Data extract:
- - - - - - -
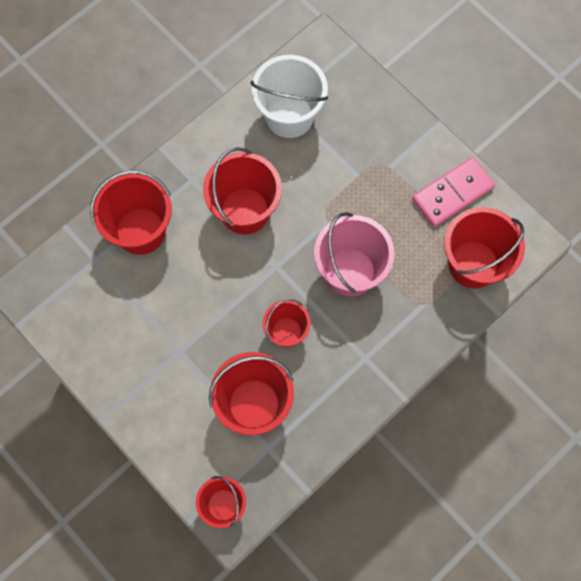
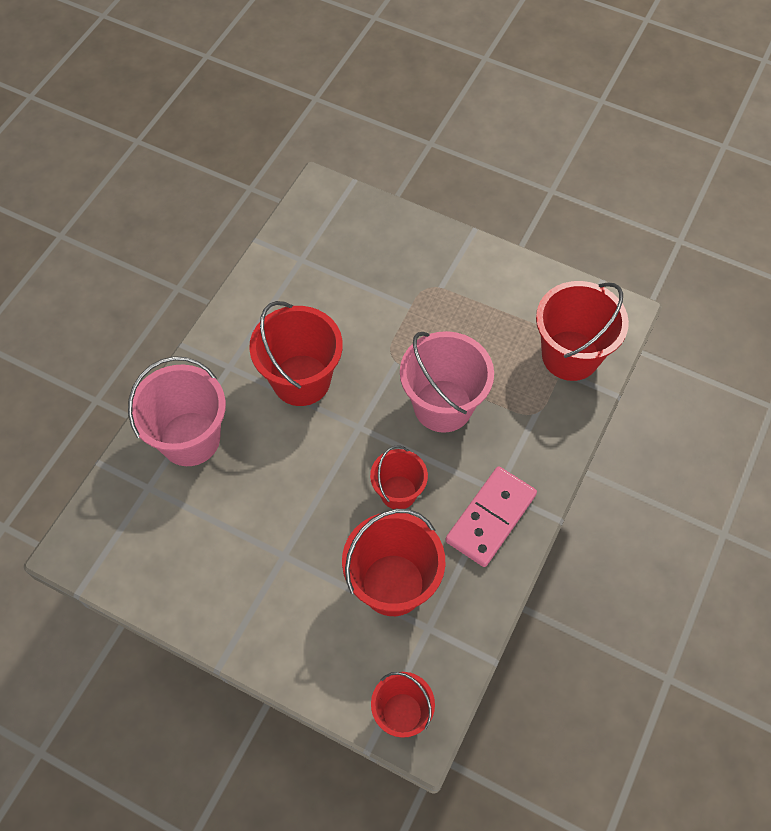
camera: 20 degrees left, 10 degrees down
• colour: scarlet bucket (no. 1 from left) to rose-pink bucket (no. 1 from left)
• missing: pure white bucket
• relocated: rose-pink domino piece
- - - - - - -
Exercise:
When you reach the line containing "pure white bucket" in the data above, retype it and each line after it through the final one, exactly as written.

Result:
• missing: pure white bucket
• relocated: rose-pink domino piece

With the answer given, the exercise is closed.